> SUPPLIED RECORDS
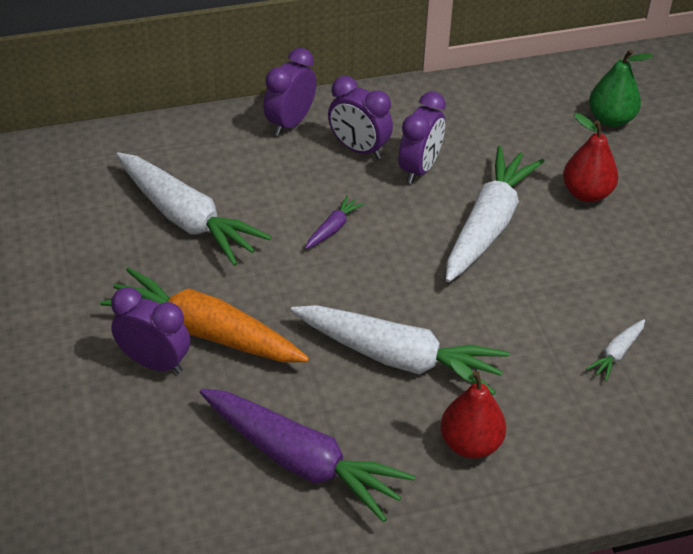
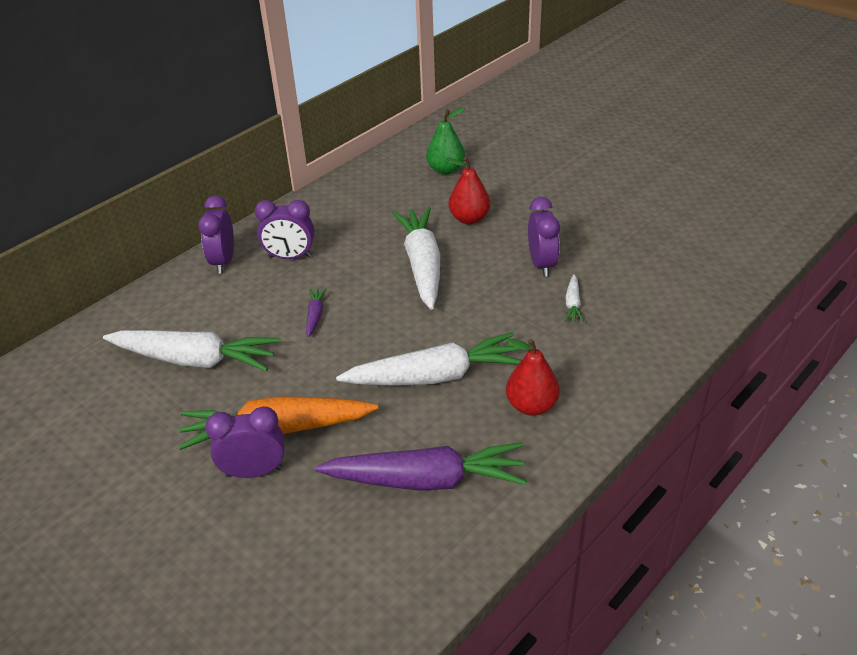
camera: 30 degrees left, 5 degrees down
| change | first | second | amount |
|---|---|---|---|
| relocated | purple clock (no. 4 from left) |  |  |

--

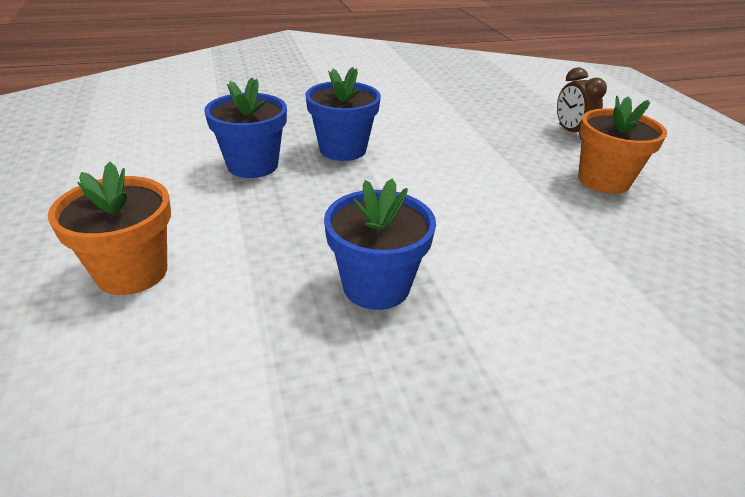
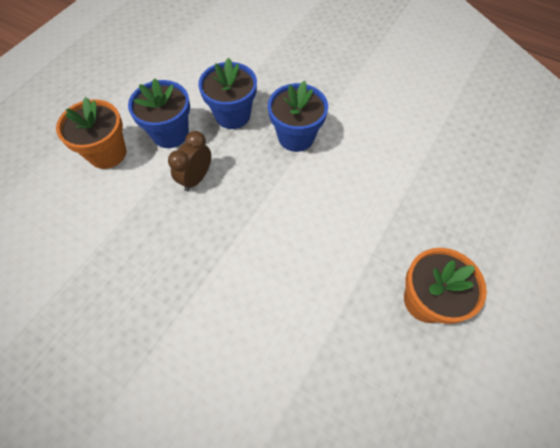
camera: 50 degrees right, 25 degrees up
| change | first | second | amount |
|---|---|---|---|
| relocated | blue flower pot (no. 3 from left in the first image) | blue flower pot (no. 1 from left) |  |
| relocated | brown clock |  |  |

> EXERCISE PROMPT
Please transcribe only the lines in the records above running from the line that has "camera: 30 degrees left, 5 degrees down" through the line that has "relocated | purple", both included, exactly as they appear.

> EXPECTED OUTPUT
camera: 30 degrees left, 5 degrees down
| change | first | second | amount |
|---|---|---|---|
| relocated | purple clock (no. 4 from left) |  |  |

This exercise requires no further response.